Required action:
Search the entries below for the word "yellow" and copy every line where it appears.

━━━━━ Information ━━━━━

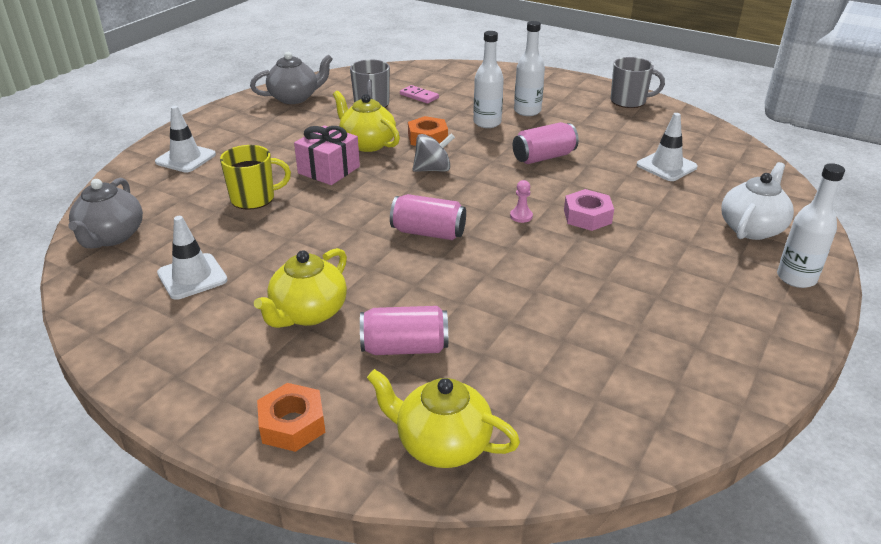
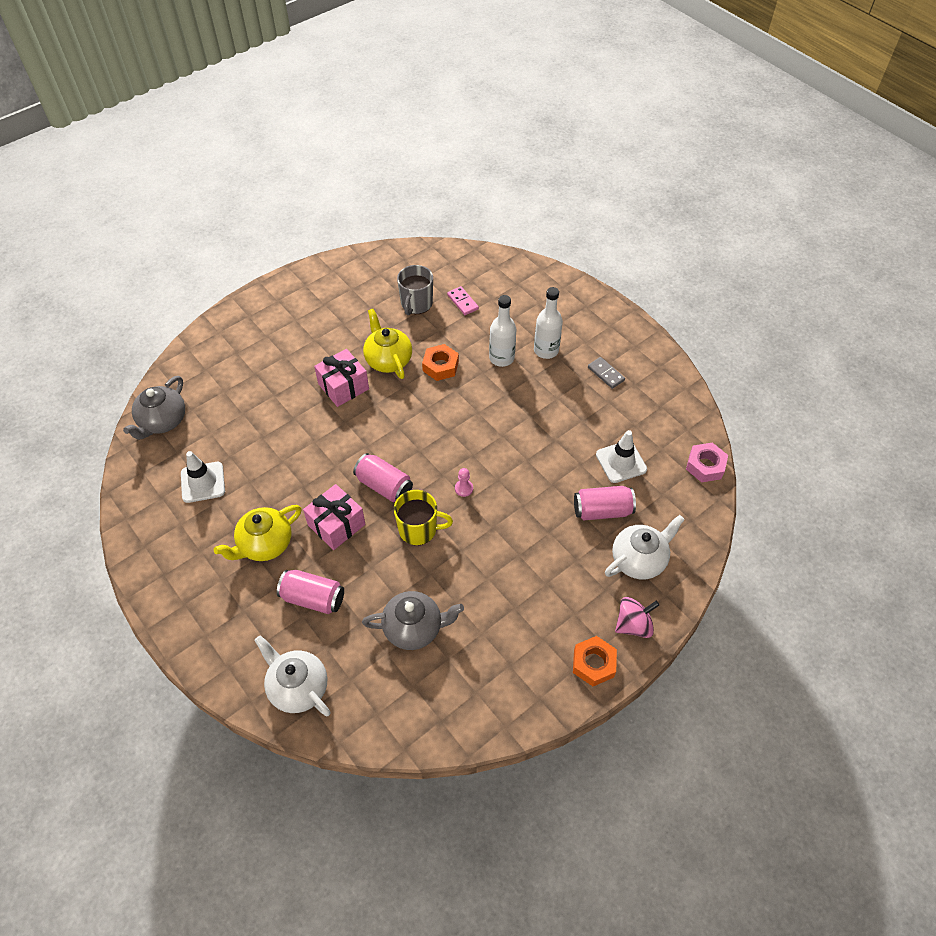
camera: 20 degrees right, 20 degrees up
white traffic cone [155,106,216,173] -> none
yellow mug [220,145,291,210] -> yellow mug moved to [394,490,453,545]
grey teapot [250,52,333,104] -> grey teapot moved to [362,591,464,650]
orange nut [257,383,326,452] -> orange nut moved to [573,636,617,686]
yellow teapot [367,369,520,468] -> white teapot [254,635,331,717]
grey spinning top [413,133,455,172] -> none
pink can [513,122,579,164] -> pink can moved to [574,486,636,520]
pink nut [564,189,614,231] -> pink nut moved to [686,442,728,482]
grey mug [611,57,665,108] -> none
white bottle [777,163,845,288] -> pink spinning top [615,597,659,638]
none -> pink gift [303,484,365,550]
none -> grey domino [588,357,625,389]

━━━━━

Task response:
yellow mug [220,145,291,210] -> yellow mug moved to [394,490,453,545]
yellow teapot [367,369,520,468] -> white teapot [254,635,331,717]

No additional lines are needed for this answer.